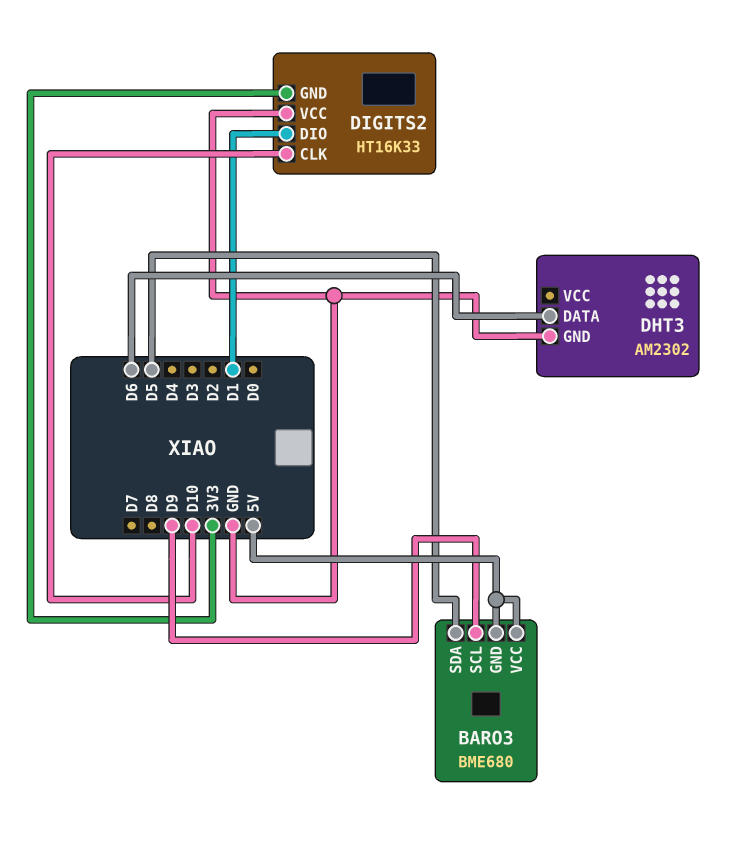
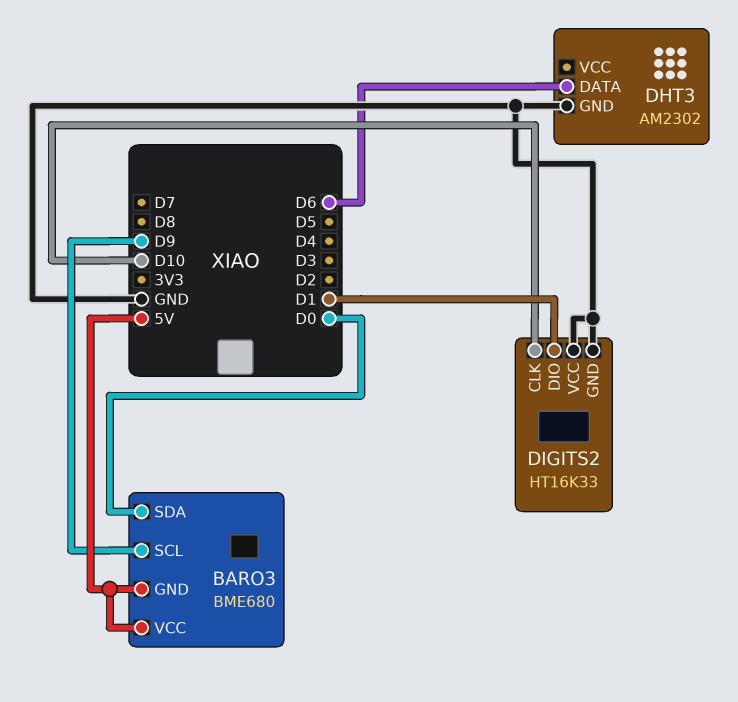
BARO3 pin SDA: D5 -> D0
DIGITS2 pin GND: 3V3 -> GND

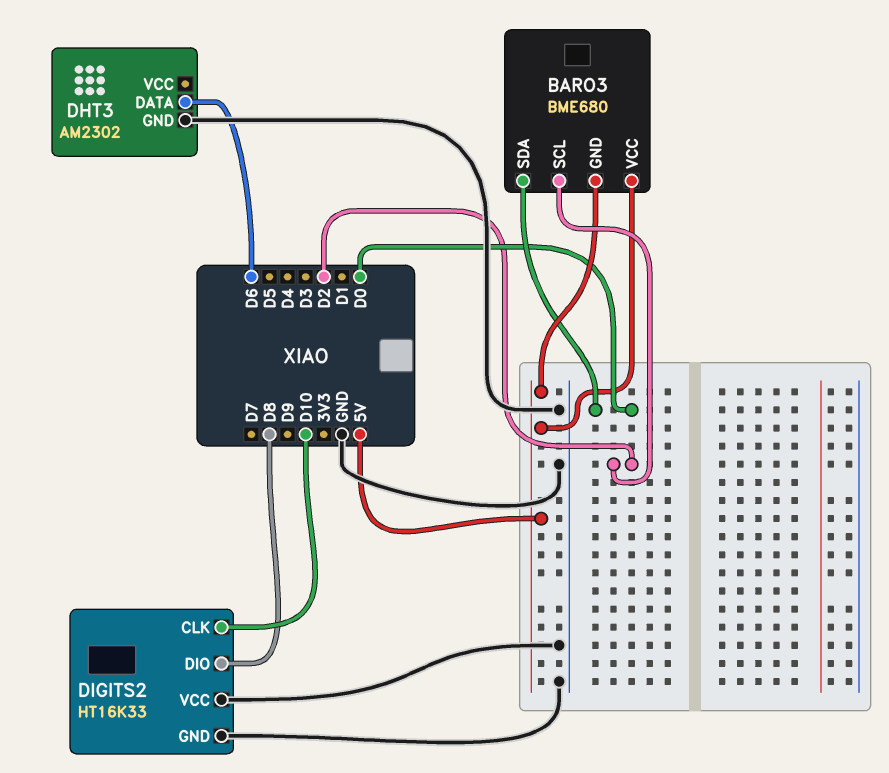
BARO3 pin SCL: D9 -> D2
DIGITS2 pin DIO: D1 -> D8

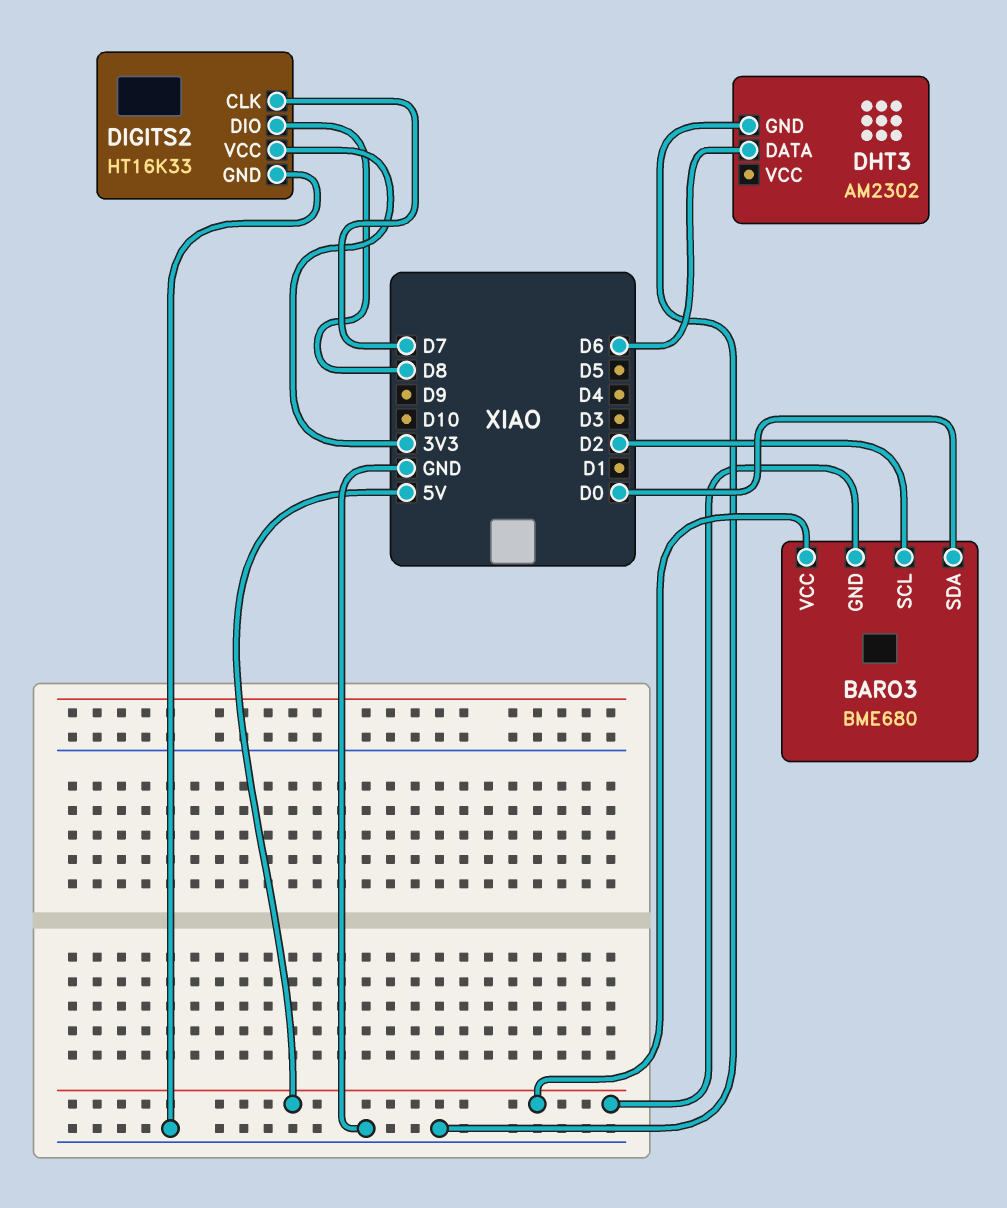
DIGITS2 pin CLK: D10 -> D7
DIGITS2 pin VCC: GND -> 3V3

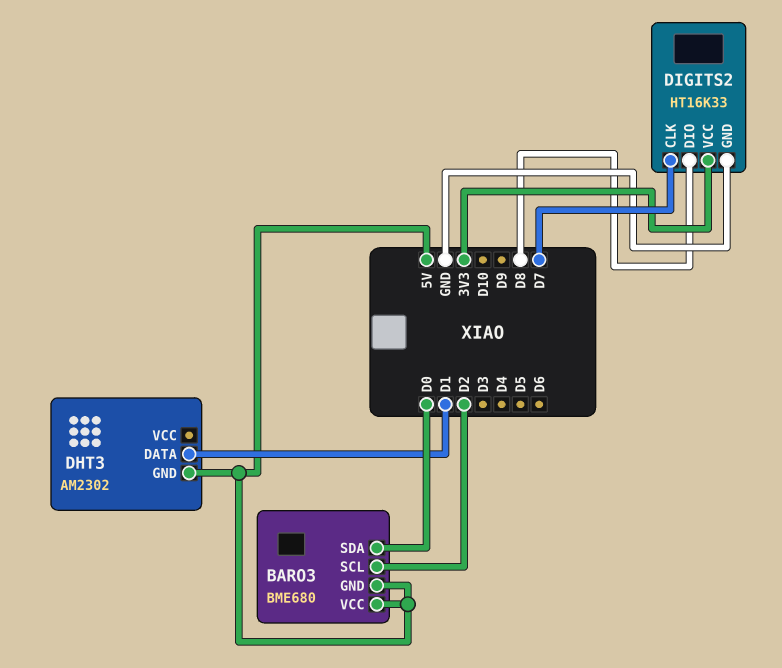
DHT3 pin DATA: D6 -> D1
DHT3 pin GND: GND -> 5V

--------------------------------------------------

→ **Task instructions**: Quote the records in their entirety, keeping the wording exact and excluding pictures.

→ **Answer section**:
BARO3 pin SDA: D5 -> D0
DIGITS2 pin GND: 3V3 -> GND

BARO3 pin SCL: D9 -> D2
DIGITS2 pin DIO: D1 -> D8

DIGITS2 pin CLK: D10 -> D7
DIGITS2 pin VCC: GND -> 3V3

DHT3 pin DATA: D6 -> D1
DHT3 pin GND: GND -> 5V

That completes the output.